# WHAT YOU ARE ASKED TO DO:
Every line from the start of the entries up to and including the one bearing "brown cross at" must be printed verbatim, without the pictures.

Colored geometric primitive data
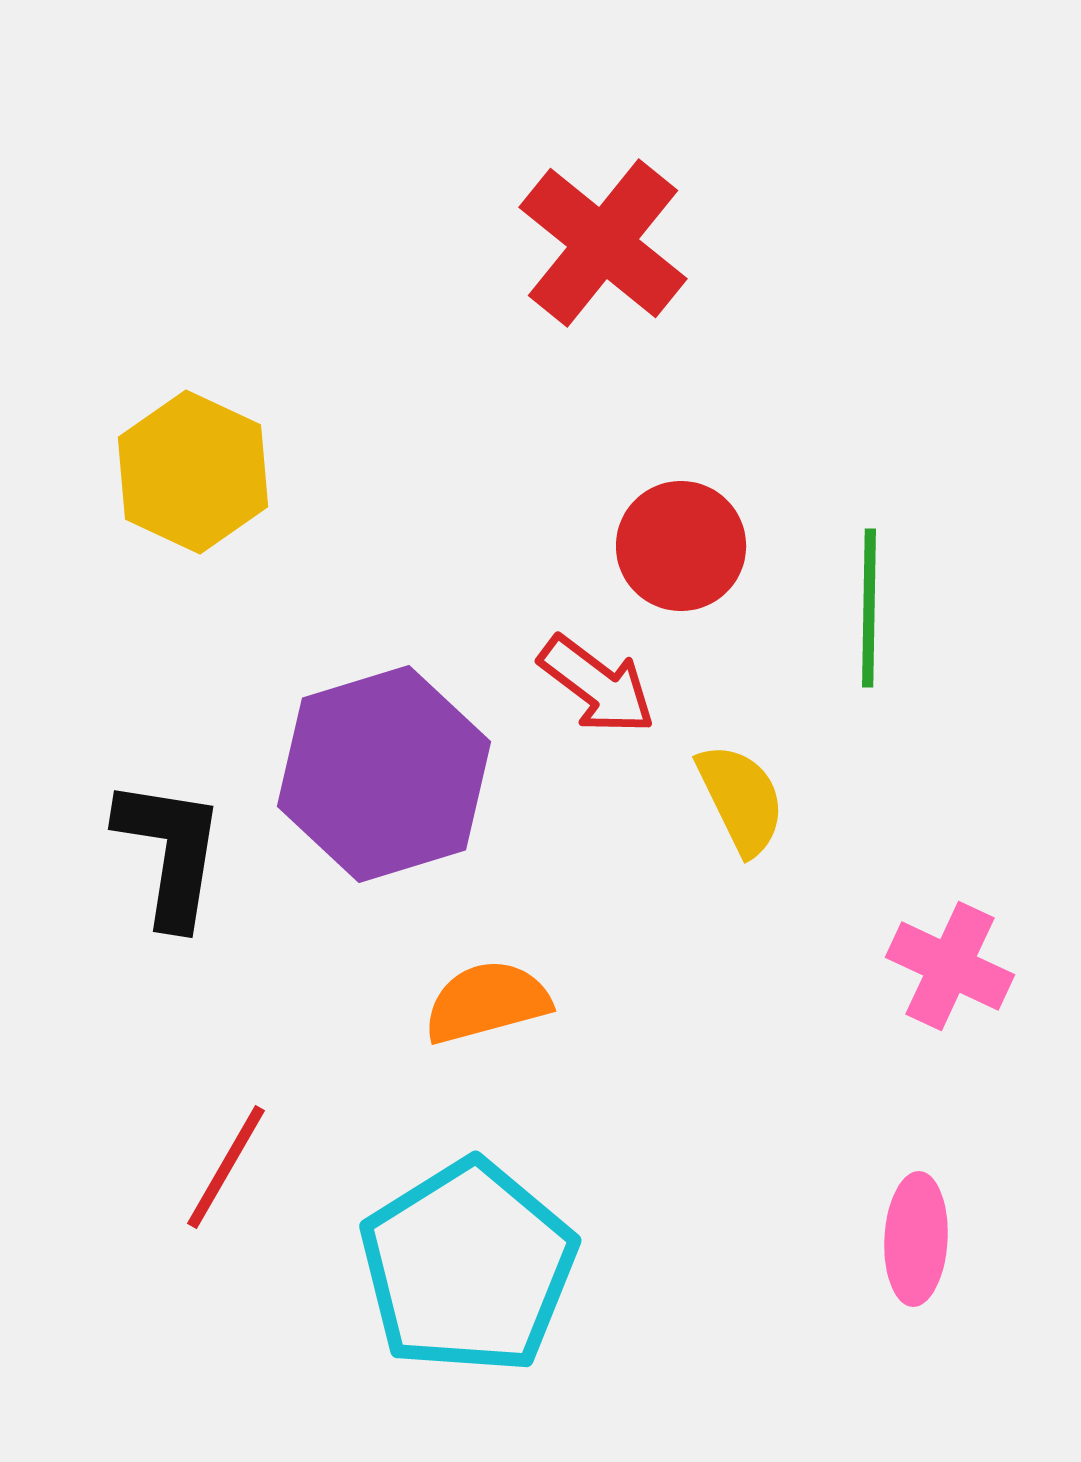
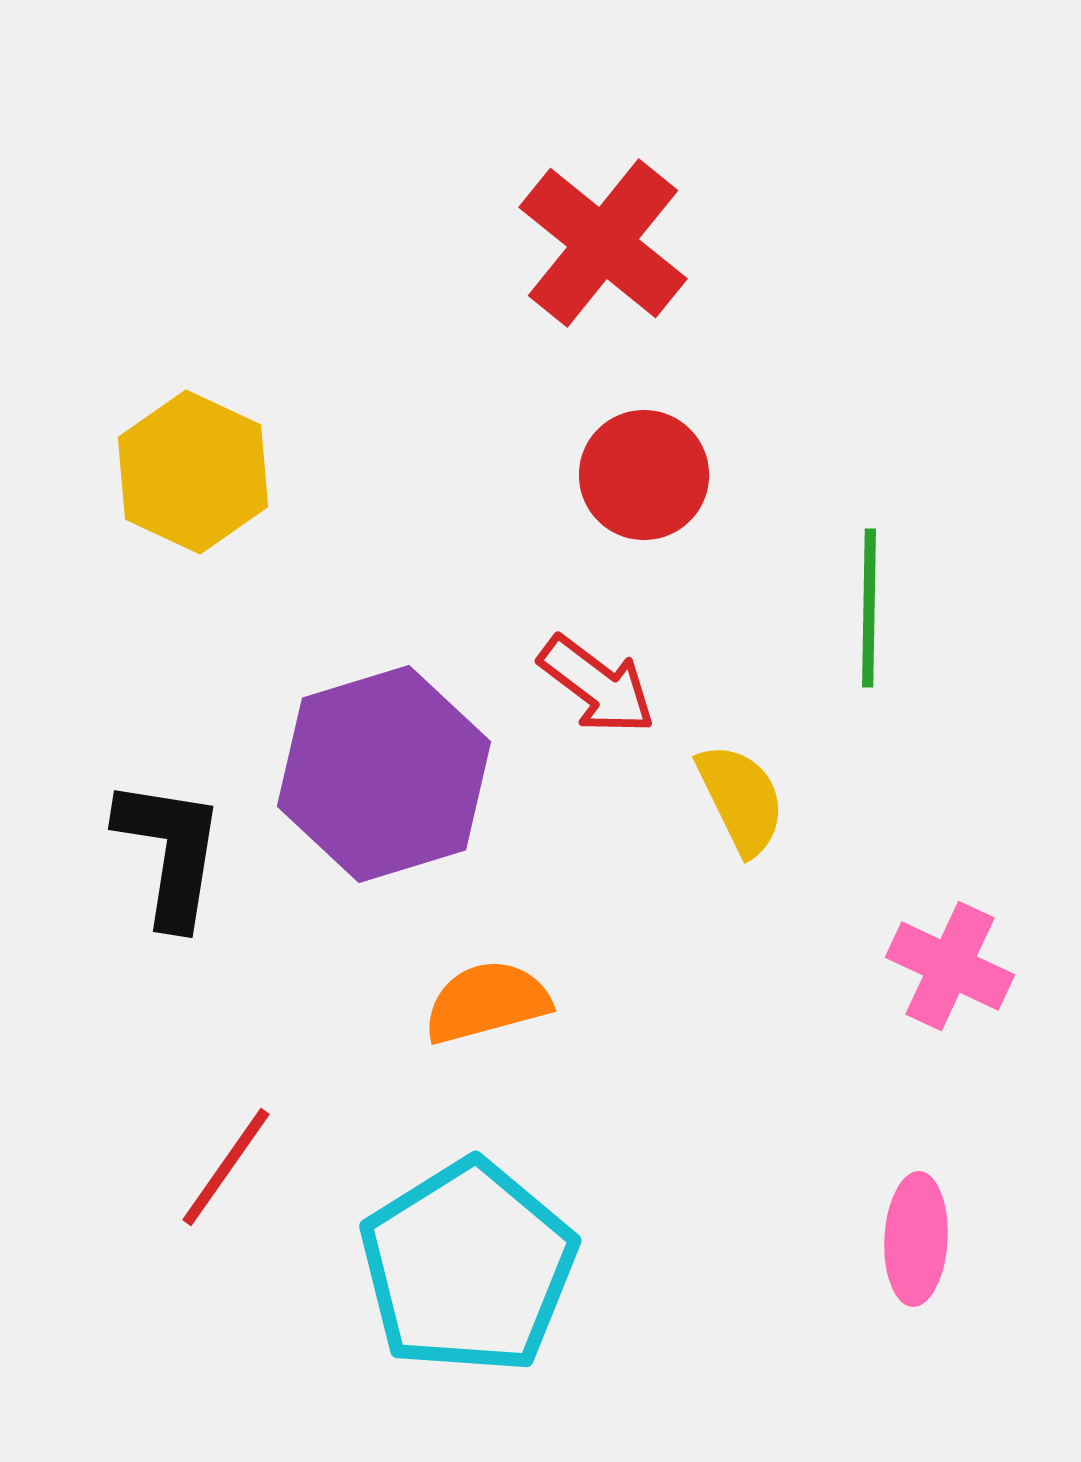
red circle: moved 37 px left, 71 px up
red line: rotated 5 degrees clockwise
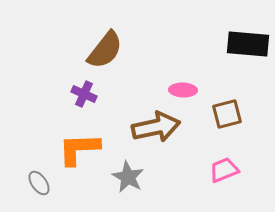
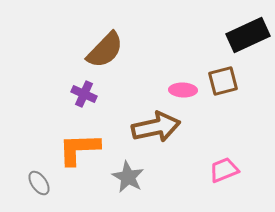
black rectangle: moved 9 px up; rotated 30 degrees counterclockwise
brown semicircle: rotated 6 degrees clockwise
brown square: moved 4 px left, 33 px up
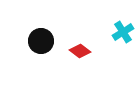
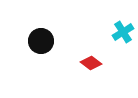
red diamond: moved 11 px right, 12 px down
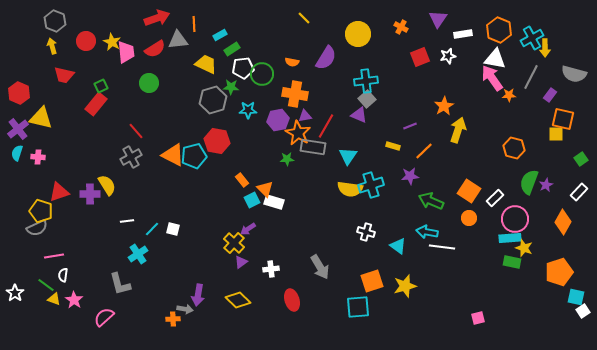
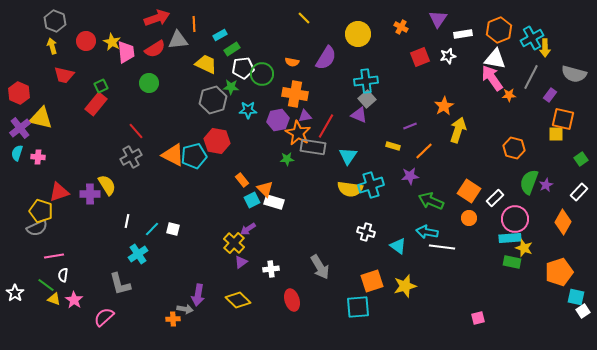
orange hexagon at (499, 30): rotated 15 degrees clockwise
purple cross at (18, 129): moved 2 px right, 1 px up
white line at (127, 221): rotated 72 degrees counterclockwise
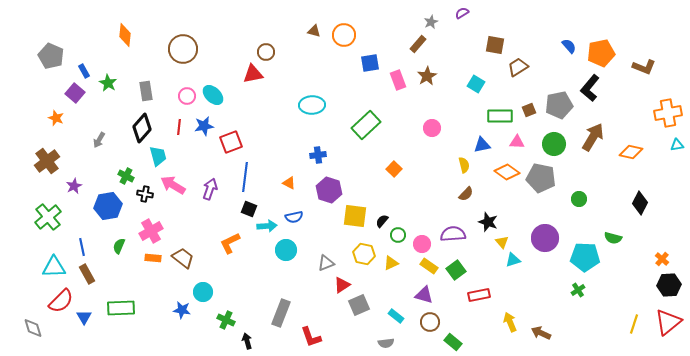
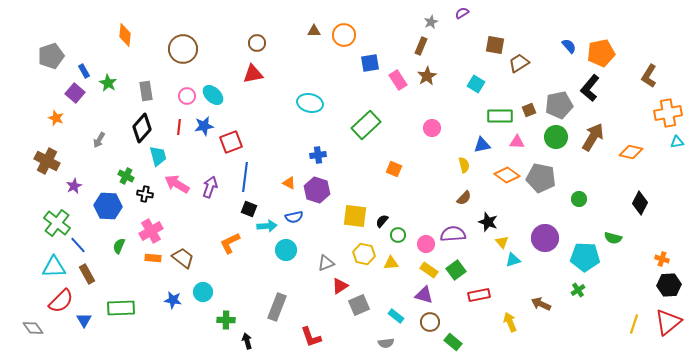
brown triangle at (314, 31): rotated 16 degrees counterclockwise
brown rectangle at (418, 44): moved 3 px right, 2 px down; rotated 18 degrees counterclockwise
brown circle at (266, 52): moved 9 px left, 9 px up
gray pentagon at (51, 56): rotated 30 degrees clockwise
brown trapezoid at (518, 67): moved 1 px right, 4 px up
brown L-shape at (644, 67): moved 5 px right, 9 px down; rotated 100 degrees clockwise
pink rectangle at (398, 80): rotated 12 degrees counterclockwise
cyan ellipse at (312, 105): moved 2 px left, 2 px up; rotated 15 degrees clockwise
green circle at (554, 144): moved 2 px right, 7 px up
cyan triangle at (677, 145): moved 3 px up
brown cross at (47, 161): rotated 25 degrees counterclockwise
orange square at (394, 169): rotated 21 degrees counterclockwise
orange diamond at (507, 172): moved 3 px down
pink arrow at (173, 185): moved 4 px right, 1 px up
purple arrow at (210, 189): moved 2 px up
purple hexagon at (329, 190): moved 12 px left
brown semicircle at (466, 194): moved 2 px left, 4 px down
blue hexagon at (108, 206): rotated 12 degrees clockwise
green cross at (48, 217): moved 9 px right, 6 px down; rotated 12 degrees counterclockwise
pink circle at (422, 244): moved 4 px right
blue line at (82, 247): moved 4 px left, 2 px up; rotated 30 degrees counterclockwise
orange cross at (662, 259): rotated 24 degrees counterclockwise
yellow triangle at (391, 263): rotated 21 degrees clockwise
yellow rectangle at (429, 266): moved 4 px down
red triangle at (342, 285): moved 2 px left, 1 px down
blue star at (182, 310): moved 9 px left, 10 px up
gray rectangle at (281, 313): moved 4 px left, 6 px up
blue triangle at (84, 317): moved 3 px down
green cross at (226, 320): rotated 24 degrees counterclockwise
gray diamond at (33, 328): rotated 20 degrees counterclockwise
brown arrow at (541, 333): moved 29 px up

# YOUR SOLUTION:
red circle: moved 37 px left, 71 px up
red line: rotated 5 degrees clockwise
black rectangle: moved 9 px up; rotated 30 degrees counterclockwise
brown semicircle: rotated 6 degrees clockwise
brown square: moved 4 px left, 33 px up
red diamond: moved 11 px right, 12 px down
orange hexagon at (499, 30): rotated 15 degrees clockwise
purple cross at (18, 129): moved 2 px right, 1 px up
white line at (127, 221): rotated 72 degrees counterclockwise
brown triangle at (314, 31): rotated 16 degrees counterclockwise
brown rectangle at (418, 44): moved 3 px right, 2 px down; rotated 18 degrees counterclockwise
brown circle at (266, 52): moved 9 px left, 9 px up
gray pentagon at (51, 56): rotated 30 degrees clockwise
brown trapezoid at (518, 67): moved 1 px right, 4 px up
brown L-shape at (644, 67): moved 5 px right, 9 px down; rotated 100 degrees clockwise
pink rectangle at (398, 80): rotated 12 degrees counterclockwise
cyan ellipse at (312, 105): moved 2 px left, 2 px up; rotated 15 degrees clockwise
green circle at (554, 144): moved 2 px right, 7 px up
cyan triangle at (677, 145): moved 3 px up
brown cross at (47, 161): rotated 25 degrees counterclockwise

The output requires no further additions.